◆ What to work on
Check every line of the entries below for "moved", and copy the lines that have it.

-------- Entries supplied --------

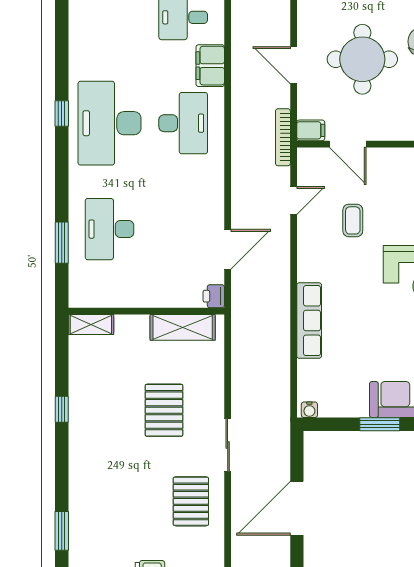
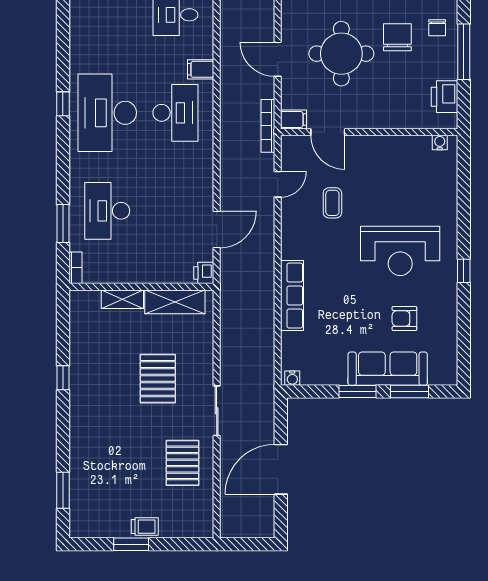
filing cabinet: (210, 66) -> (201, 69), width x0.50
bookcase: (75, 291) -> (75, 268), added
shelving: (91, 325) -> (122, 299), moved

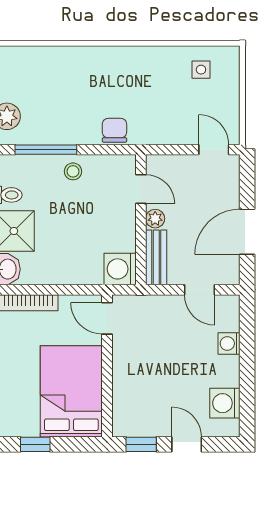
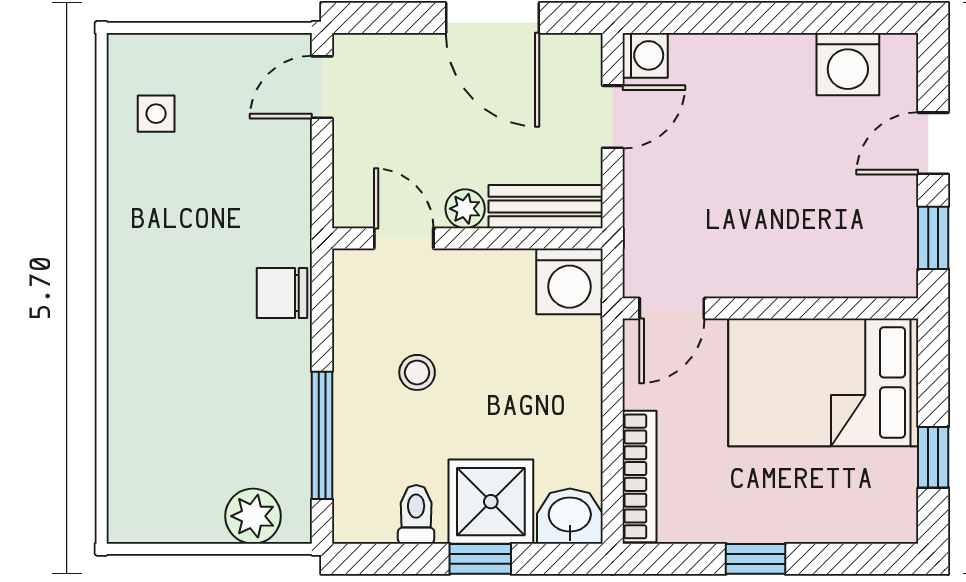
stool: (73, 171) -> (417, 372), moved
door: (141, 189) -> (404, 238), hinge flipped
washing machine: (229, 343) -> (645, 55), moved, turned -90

--------

◆ Answer section
shelving: (91, 325) -> (122, 299), moved
stool: (73, 171) -> (417, 372), moved
washing machine: (229, 343) -> (645, 55), moved, turned -90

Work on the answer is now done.